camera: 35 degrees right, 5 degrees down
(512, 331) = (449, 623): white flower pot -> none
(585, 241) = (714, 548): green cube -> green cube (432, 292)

====================

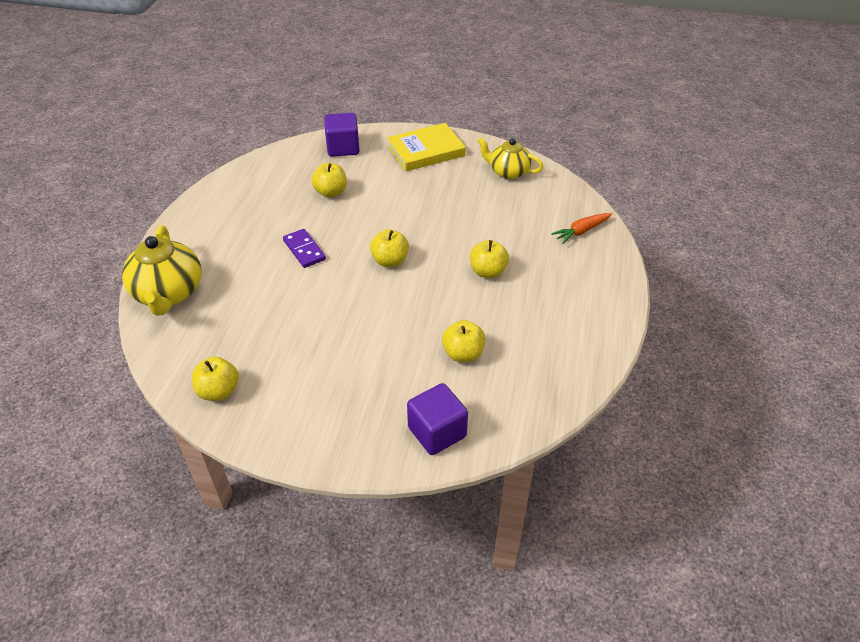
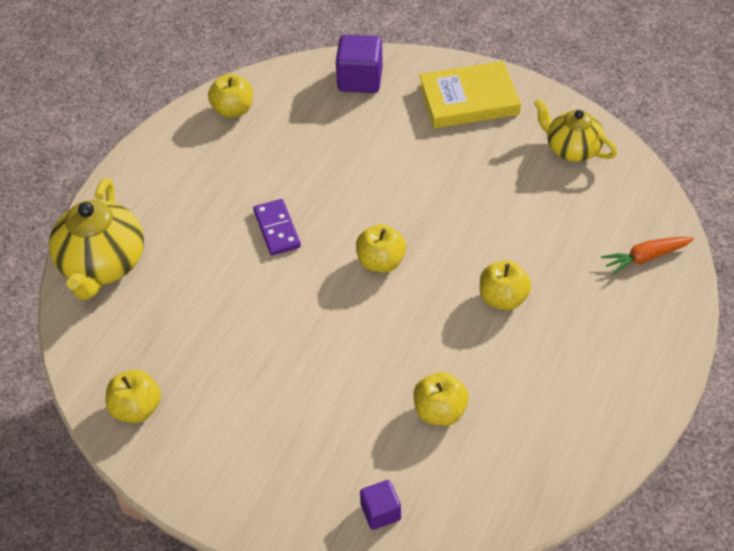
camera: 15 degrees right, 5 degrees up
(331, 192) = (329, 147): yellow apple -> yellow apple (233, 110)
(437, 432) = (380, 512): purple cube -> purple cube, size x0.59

====================

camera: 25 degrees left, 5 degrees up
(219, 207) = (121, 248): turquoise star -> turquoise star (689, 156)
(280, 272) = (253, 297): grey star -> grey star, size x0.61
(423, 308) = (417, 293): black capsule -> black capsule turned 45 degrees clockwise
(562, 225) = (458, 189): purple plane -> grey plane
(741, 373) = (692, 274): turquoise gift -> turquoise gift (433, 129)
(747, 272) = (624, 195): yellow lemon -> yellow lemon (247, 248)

====================

Task description » Take exactly the lines from the one containing "(331, 192) = (329, 147): yellow" through the one containing "(437, 432) = (380, 512): purple" in the data above, and output them with nothing added.

Problem solution »
(331, 192) = (329, 147): yellow apple -> yellow apple (233, 110)
(437, 432) = (380, 512): purple cube -> purple cube, size x0.59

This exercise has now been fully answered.